**PROBLEM REQUIREMENTS**
Gather each line of the entries below that includes "left".

**DATA**
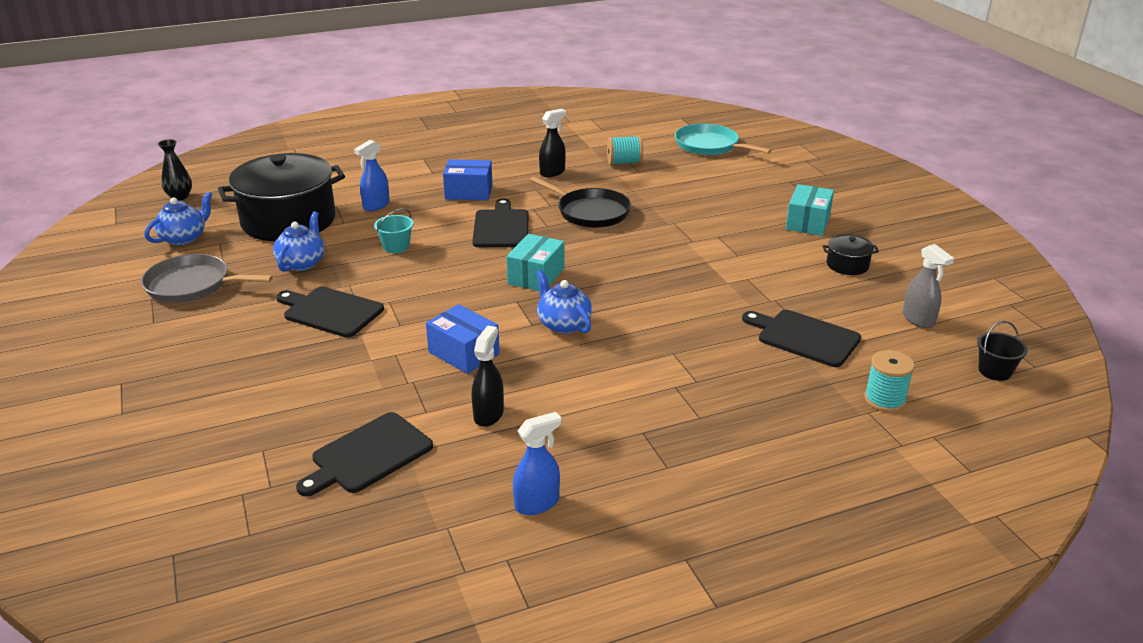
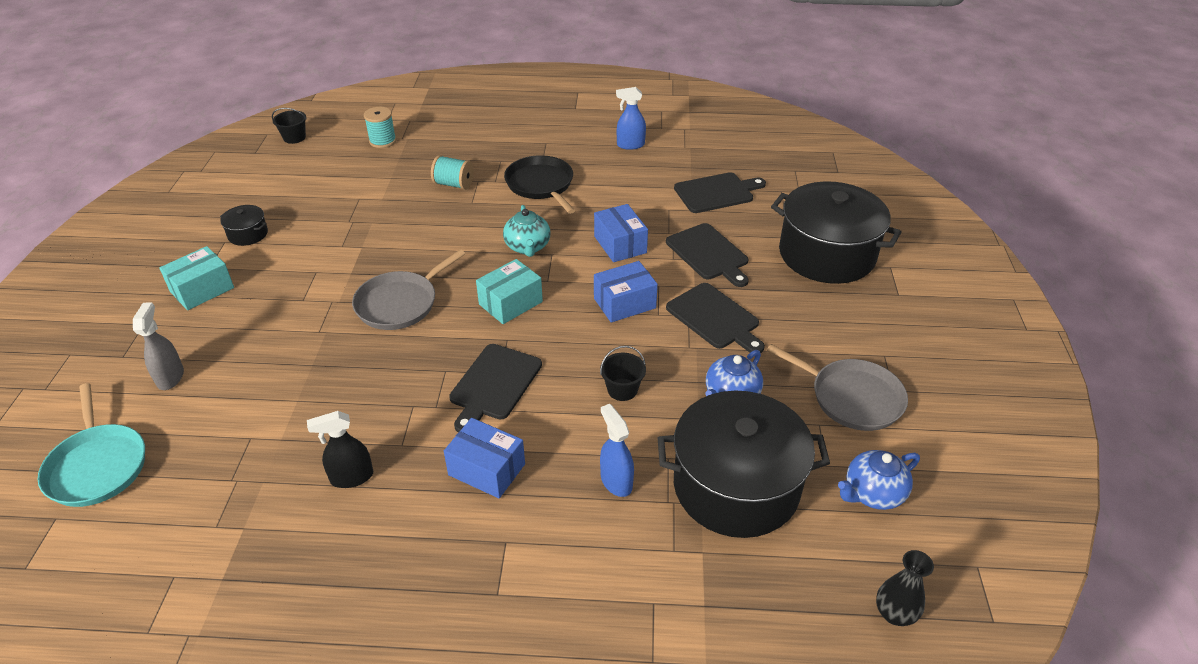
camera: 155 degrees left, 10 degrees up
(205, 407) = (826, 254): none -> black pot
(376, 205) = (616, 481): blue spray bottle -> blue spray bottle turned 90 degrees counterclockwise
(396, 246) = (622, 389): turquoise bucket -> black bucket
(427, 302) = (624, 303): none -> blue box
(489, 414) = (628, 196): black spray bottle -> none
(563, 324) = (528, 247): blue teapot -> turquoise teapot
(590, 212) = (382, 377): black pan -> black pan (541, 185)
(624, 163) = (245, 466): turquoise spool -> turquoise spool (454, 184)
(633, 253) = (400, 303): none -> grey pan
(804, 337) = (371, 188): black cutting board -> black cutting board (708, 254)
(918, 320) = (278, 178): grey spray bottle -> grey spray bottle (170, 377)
* * *
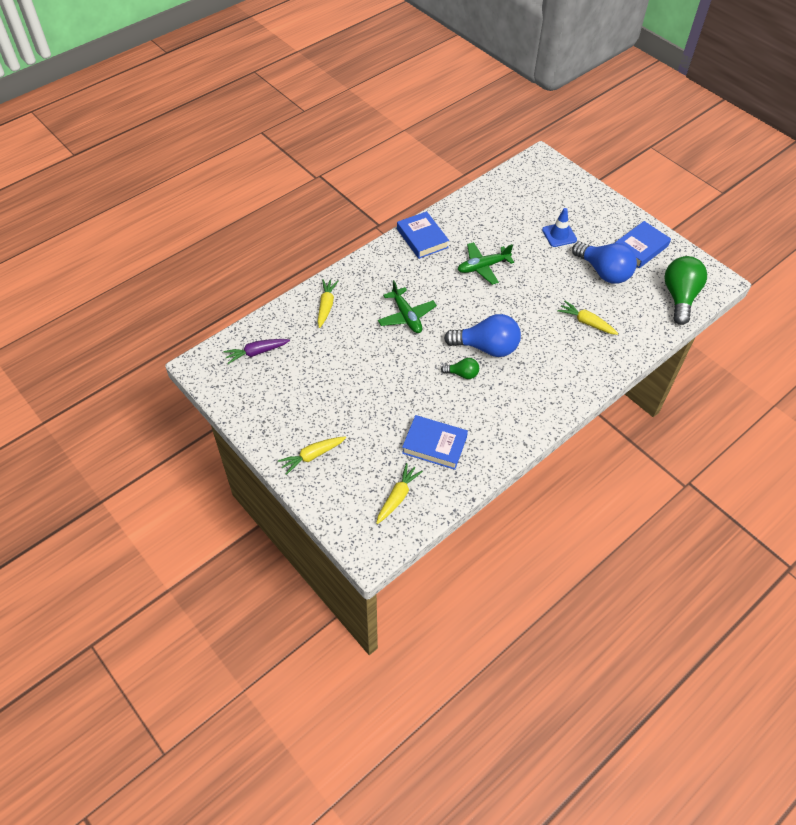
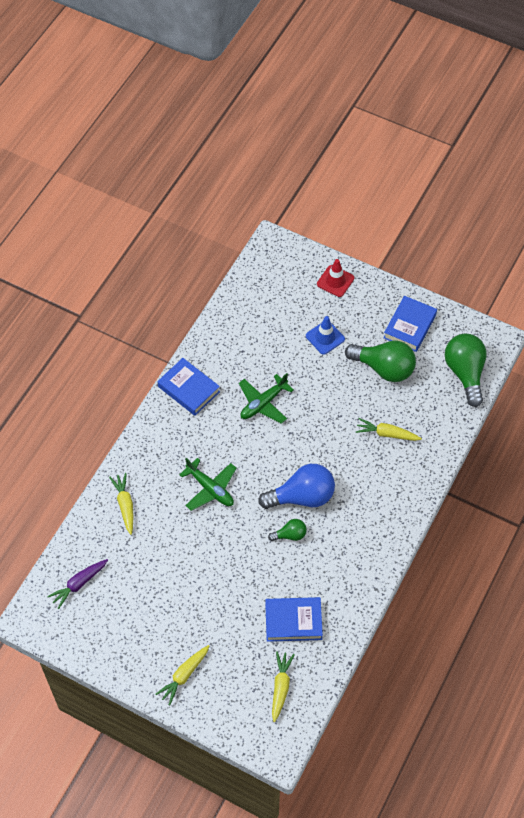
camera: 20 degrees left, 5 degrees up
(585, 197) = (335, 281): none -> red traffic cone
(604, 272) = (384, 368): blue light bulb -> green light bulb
--
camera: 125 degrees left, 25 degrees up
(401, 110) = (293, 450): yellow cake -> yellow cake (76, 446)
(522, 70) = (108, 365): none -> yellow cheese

**EXPECTED OUTPUT**
camera: 155 degrees left, 10 degrees up
camera: 20 degrees left, 5 degrees up
camera: 125 degrees left, 25 degrees up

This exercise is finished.